[WHAT NEEDS TO BE DONE] Line by line, repeat the material below exactly and leave the images out.

[DATA]
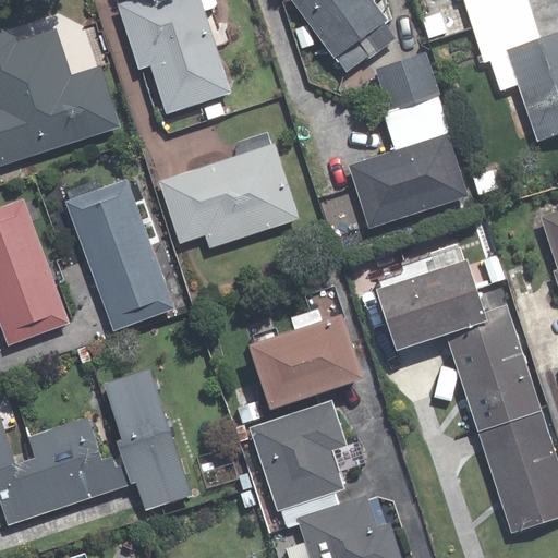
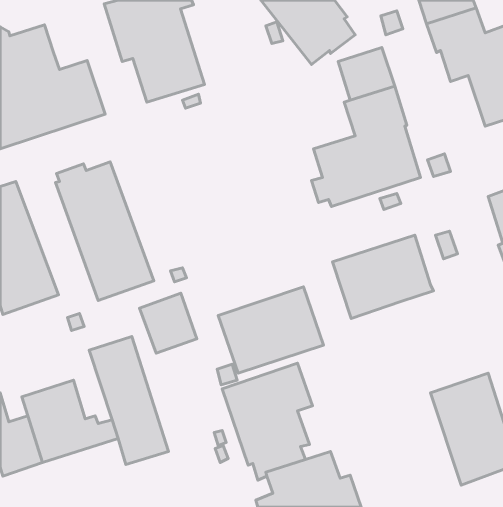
building: [159,131,299,246] -> none
building: [445,303,541,432] -> none
building: none -> [140,293,197,353]

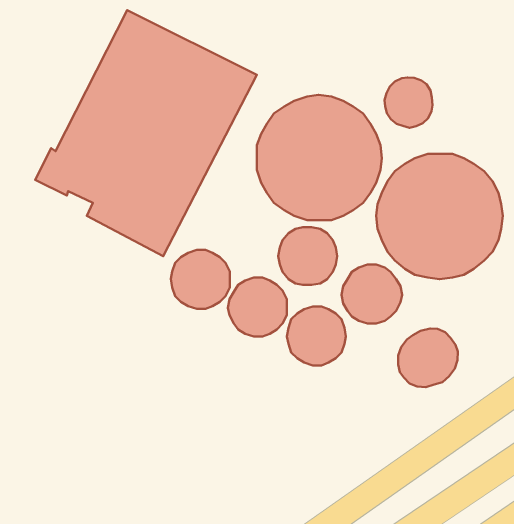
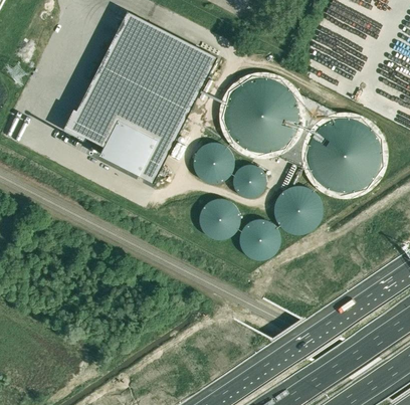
building: [385,78,432,128] -> none
building: [171,250,230,309] -> [193,143,234,184]
building: [398,329,458,387] -> none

[WRITTEN ANSWER]
building: [159,131,299,246] -> none
building: [445,303,541,432] -> none
building: none -> [140,293,197,353]

building: [385,78,432,128] -> none
building: [171,250,230,309] -> [193,143,234,184]
building: [398,329,458,387] -> none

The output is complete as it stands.